** WHAT THE EXERCISE ASKS **
Tally up the lines below with "SCALE" in them. Answer with the number only.

** GIVEN RECORDS **
####

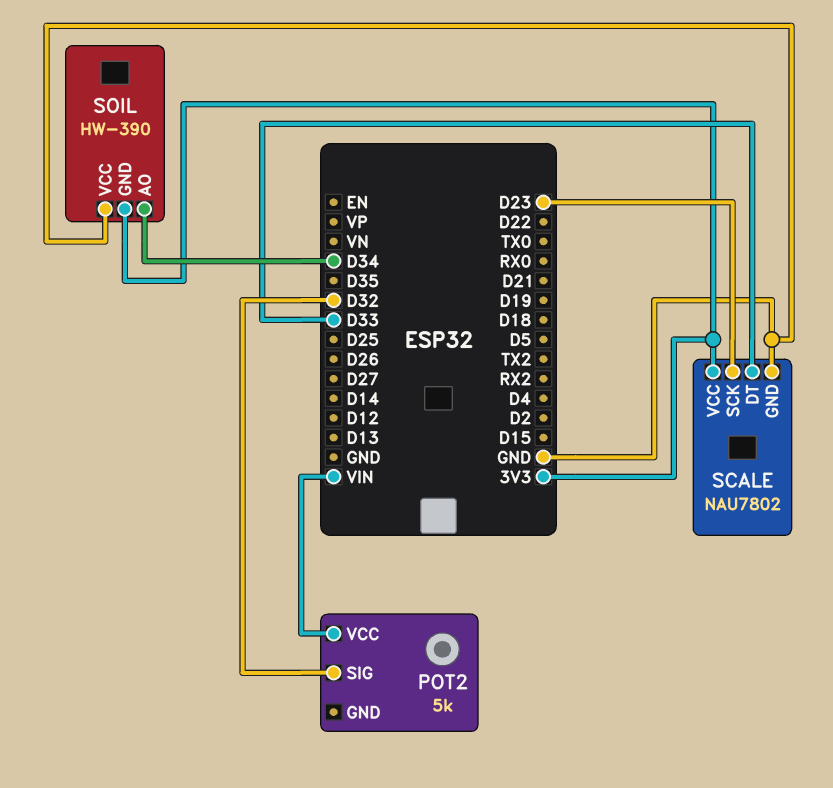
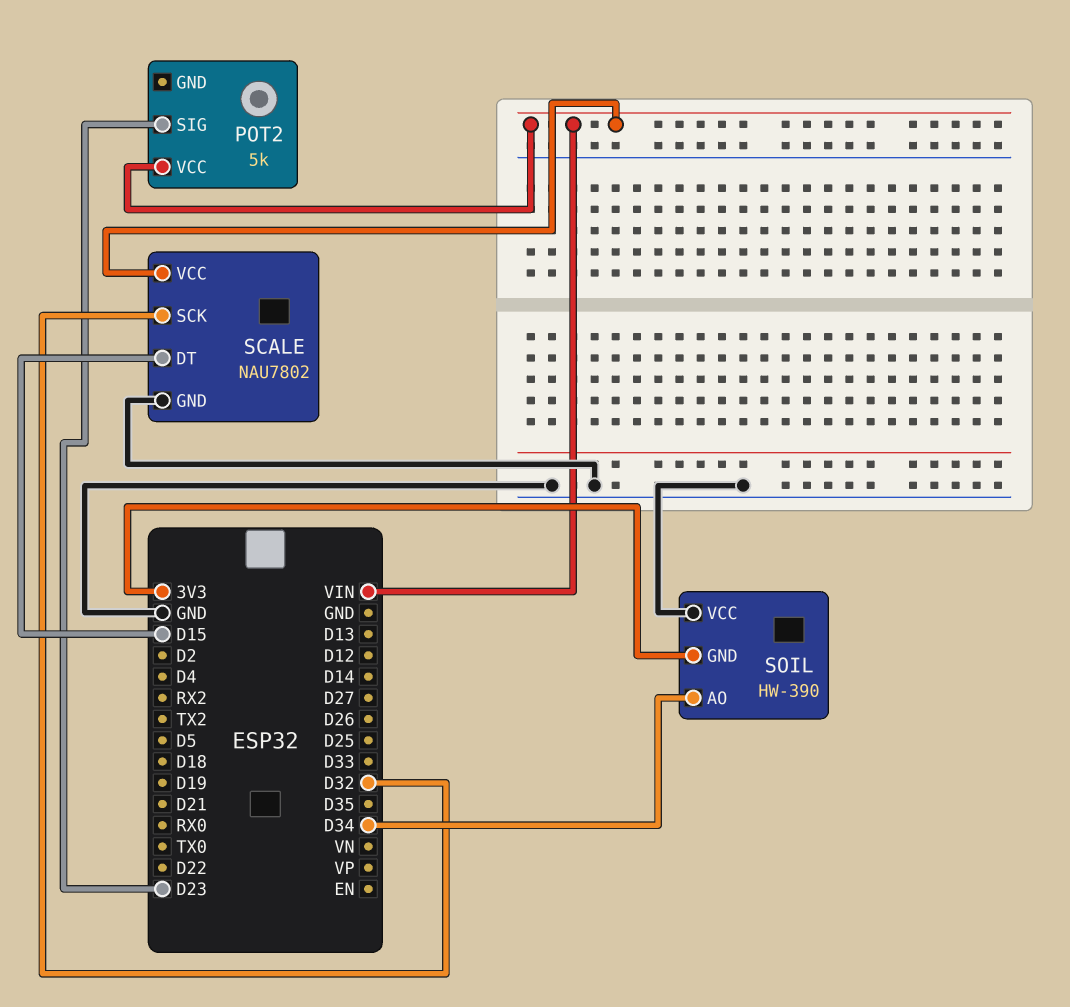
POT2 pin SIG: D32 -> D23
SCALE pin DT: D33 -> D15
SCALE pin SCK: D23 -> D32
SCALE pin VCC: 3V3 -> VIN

####

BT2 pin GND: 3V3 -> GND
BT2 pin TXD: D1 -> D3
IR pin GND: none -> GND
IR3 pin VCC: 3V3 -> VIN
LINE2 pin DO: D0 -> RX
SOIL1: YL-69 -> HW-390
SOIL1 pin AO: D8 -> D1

####

** OUTPUT OF THE TASK **
3